• **WHAT YOU ARE ASKED TO DO**:
Reproduce each entry below verbatim.

• **THE DATA**:
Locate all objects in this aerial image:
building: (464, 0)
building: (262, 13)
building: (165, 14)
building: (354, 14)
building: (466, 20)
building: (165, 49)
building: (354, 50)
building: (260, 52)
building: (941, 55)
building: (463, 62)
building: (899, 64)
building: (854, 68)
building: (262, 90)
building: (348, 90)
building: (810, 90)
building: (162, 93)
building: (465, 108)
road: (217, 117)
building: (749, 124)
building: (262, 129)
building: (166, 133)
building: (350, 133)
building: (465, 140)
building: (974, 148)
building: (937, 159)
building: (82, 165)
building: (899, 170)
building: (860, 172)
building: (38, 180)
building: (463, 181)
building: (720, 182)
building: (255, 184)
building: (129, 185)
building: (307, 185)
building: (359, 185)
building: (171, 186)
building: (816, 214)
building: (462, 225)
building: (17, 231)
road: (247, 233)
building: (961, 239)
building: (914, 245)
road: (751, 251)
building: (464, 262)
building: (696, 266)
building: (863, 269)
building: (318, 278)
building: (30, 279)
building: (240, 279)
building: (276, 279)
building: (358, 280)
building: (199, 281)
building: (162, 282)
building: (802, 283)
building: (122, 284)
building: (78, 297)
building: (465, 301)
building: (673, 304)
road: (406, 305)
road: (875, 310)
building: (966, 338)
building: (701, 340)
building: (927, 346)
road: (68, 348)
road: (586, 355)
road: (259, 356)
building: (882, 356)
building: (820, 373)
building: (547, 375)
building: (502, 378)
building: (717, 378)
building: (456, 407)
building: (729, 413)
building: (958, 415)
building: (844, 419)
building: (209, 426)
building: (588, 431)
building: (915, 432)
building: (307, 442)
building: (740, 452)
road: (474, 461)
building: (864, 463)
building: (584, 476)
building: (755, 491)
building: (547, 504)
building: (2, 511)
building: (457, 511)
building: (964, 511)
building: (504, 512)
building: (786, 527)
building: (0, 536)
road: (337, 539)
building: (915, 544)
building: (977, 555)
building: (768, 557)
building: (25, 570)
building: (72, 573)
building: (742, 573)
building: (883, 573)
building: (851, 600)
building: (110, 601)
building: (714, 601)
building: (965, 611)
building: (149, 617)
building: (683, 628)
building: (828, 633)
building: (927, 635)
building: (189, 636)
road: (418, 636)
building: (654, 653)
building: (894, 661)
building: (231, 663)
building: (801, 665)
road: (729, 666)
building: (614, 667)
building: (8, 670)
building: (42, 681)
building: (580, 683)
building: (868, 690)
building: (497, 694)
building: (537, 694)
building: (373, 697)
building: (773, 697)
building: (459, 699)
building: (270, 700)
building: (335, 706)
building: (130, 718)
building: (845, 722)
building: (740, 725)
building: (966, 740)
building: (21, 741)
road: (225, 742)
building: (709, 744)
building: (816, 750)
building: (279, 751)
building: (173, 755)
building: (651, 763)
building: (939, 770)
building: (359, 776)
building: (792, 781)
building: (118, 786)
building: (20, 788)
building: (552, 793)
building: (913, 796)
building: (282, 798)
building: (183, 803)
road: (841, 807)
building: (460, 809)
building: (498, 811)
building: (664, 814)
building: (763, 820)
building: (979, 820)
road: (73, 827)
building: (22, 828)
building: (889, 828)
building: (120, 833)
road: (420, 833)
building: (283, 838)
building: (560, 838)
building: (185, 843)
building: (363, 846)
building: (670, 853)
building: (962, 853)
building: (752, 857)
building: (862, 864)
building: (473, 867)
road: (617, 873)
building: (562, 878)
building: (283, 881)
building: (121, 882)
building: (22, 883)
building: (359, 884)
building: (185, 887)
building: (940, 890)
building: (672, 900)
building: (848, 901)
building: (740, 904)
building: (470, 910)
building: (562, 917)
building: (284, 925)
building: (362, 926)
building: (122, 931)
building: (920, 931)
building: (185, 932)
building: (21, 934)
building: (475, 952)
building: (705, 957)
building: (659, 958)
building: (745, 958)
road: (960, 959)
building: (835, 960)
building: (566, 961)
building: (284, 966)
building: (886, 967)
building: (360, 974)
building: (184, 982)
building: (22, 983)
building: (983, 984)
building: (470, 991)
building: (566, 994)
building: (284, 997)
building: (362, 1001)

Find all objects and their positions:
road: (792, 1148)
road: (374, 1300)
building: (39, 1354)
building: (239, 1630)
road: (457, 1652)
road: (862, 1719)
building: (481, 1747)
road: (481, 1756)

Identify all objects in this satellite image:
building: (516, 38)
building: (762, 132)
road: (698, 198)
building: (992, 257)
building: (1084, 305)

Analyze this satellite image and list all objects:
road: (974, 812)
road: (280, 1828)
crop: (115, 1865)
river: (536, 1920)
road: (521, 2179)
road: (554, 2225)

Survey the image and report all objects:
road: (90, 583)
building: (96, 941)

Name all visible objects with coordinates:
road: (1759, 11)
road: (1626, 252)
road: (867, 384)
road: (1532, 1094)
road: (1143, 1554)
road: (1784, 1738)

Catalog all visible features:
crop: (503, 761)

• **RESPONSE BOX**:
Locate all objects in this aerial image:
building: (464, 0)
building: (262, 13)
building: (165, 14)
building: (354, 14)
building: (466, 20)
building: (165, 49)
building: (354, 50)
building: (260, 52)
building: (941, 55)
building: (463, 62)
building: (899, 64)
building: (854, 68)
building: (262, 90)
building: (348, 90)
building: (810, 90)
building: (162, 93)
building: (465, 108)
road: (217, 117)
building: (749, 124)
building: (262, 129)
building: (166, 133)
building: (350, 133)
building: (465, 140)
building: (974, 148)
building: (937, 159)
building: (82, 165)
building: (899, 170)
building: (860, 172)
building: (38, 180)
building: (463, 181)
building: (720, 182)
building: (255, 184)
building: (129, 185)
building: (307, 185)
building: (359, 185)
building: (171, 186)
building: (816, 214)
building: (462, 225)
building: (17, 231)
road: (247, 233)
building: (961, 239)
building: (914, 245)
road: (751, 251)
building: (464, 262)
building: (696, 266)
building: (863, 269)
building: (318, 278)
building: (30, 279)
building: (240, 279)
building: (276, 279)
building: (358, 280)
building: (199, 281)
building: (162, 282)
building: (802, 283)
building: (122, 284)
building: (78, 297)
building: (465, 301)
building: (673, 304)
road: (406, 305)
road: (875, 310)
building: (966, 338)
building: (701, 340)
building: (927, 346)
road: (68, 348)
road: (586, 355)
road: (259, 356)
building: (882, 356)
building: (820, 373)
building: (547, 375)
building: (502, 378)
building: (717, 378)
building: (456, 407)
building: (729, 413)
building: (958, 415)
building: (844, 419)
building: (209, 426)
building: (588, 431)
building: (915, 432)
building: (307, 442)
building: (740, 452)
road: (474, 461)
building: (864, 463)
building: (584, 476)
building: (755, 491)
building: (547, 504)
building: (2, 511)
building: (457, 511)
building: (964, 511)
building: (504, 512)
building: (786, 527)
building: (0, 536)
road: (337, 539)
building: (915, 544)
building: (977, 555)
building: (768, 557)
building: (25, 570)
building: (72, 573)
building: (742, 573)
building: (883, 573)
building: (851, 600)
building: (110, 601)
building: (714, 601)
building: (965, 611)
building: (149, 617)
building: (683, 628)
building: (828, 633)
building: (927, 635)
building: (189, 636)
road: (418, 636)
building: (654, 653)
building: (894, 661)
building: (231, 663)
building: (801, 665)
road: (729, 666)
building: (614, 667)
building: (8, 670)
building: (42, 681)
building: (580, 683)
building: (868, 690)
building: (497, 694)
building: (537, 694)
building: (373, 697)
building: (773, 697)
building: (459, 699)
building: (270, 700)
building: (335, 706)
building: (130, 718)
building: (845, 722)
building: (740, 725)
building: (966, 740)
building: (21, 741)
road: (225, 742)
building: (709, 744)
building: (816, 750)
building: (279, 751)
building: (173, 755)
building: (651, 763)
building: (939, 770)
building: (359, 776)
building: (792, 781)
building: (118, 786)
building: (20, 788)
building: (552, 793)
building: (913, 796)
building: (282, 798)
building: (183, 803)
road: (841, 807)
building: (460, 809)
building: (498, 811)
building: (664, 814)
building: (763, 820)
building: (979, 820)
road: (73, 827)
building: (22, 828)
building: (889, 828)
building: (120, 833)
road: (420, 833)
building: (283, 838)
building: (560, 838)
building: (185, 843)
building: (363, 846)
building: (670, 853)
building: (962, 853)
building: (752, 857)
building: (862, 864)
building: (473, 867)
road: (617, 873)
building: (562, 878)
building: (283, 881)
building: (121, 882)
building: (22, 883)
building: (359, 884)
building: (185, 887)
building: (940, 890)
building: (672, 900)
building: (848, 901)
building: (740, 904)
building: (470, 910)
building: (562, 917)
building: (284, 925)
building: (362, 926)
building: (122, 931)
building: (920, 931)
building: (185, 932)
building: (21, 934)
building: (475, 952)
building: (705, 957)
building: (659, 958)
building: (745, 958)
road: (960, 959)
building: (835, 960)
building: (566, 961)
building: (284, 966)
building: (886, 967)
building: (360, 974)
building: (184, 982)
building: (22, 983)
building: (983, 984)
building: (470, 991)
building: (566, 994)
building: (284, 997)
building: (362, 1001)

Find all objects and their positions:
road: (792, 1148)
road: (374, 1300)
building: (39, 1354)
building: (239, 1630)
road: (457, 1652)
road: (862, 1719)
building: (481, 1747)
road: (481, 1756)

Identify all objects in this satellite image:
building: (516, 38)
building: (762, 132)
road: (698, 198)
building: (992, 257)
building: (1084, 305)

Analyze this satellite image and list all objects:
road: (974, 812)
road: (280, 1828)
crop: (115, 1865)
river: (536, 1920)
road: (521, 2179)
road: (554, 2225)

Survey the image and report all objects:
road: (90, 583)
building: (96, 941)

Name all visible objects with coordinates:
road: (1759, 11)
road: (1626, 252)
road: (867, 384)
road: (1532, 1094)
road: (1143, 1554)
road: (1784, 1738)

Catalog all visible features:
crop: (503, 761)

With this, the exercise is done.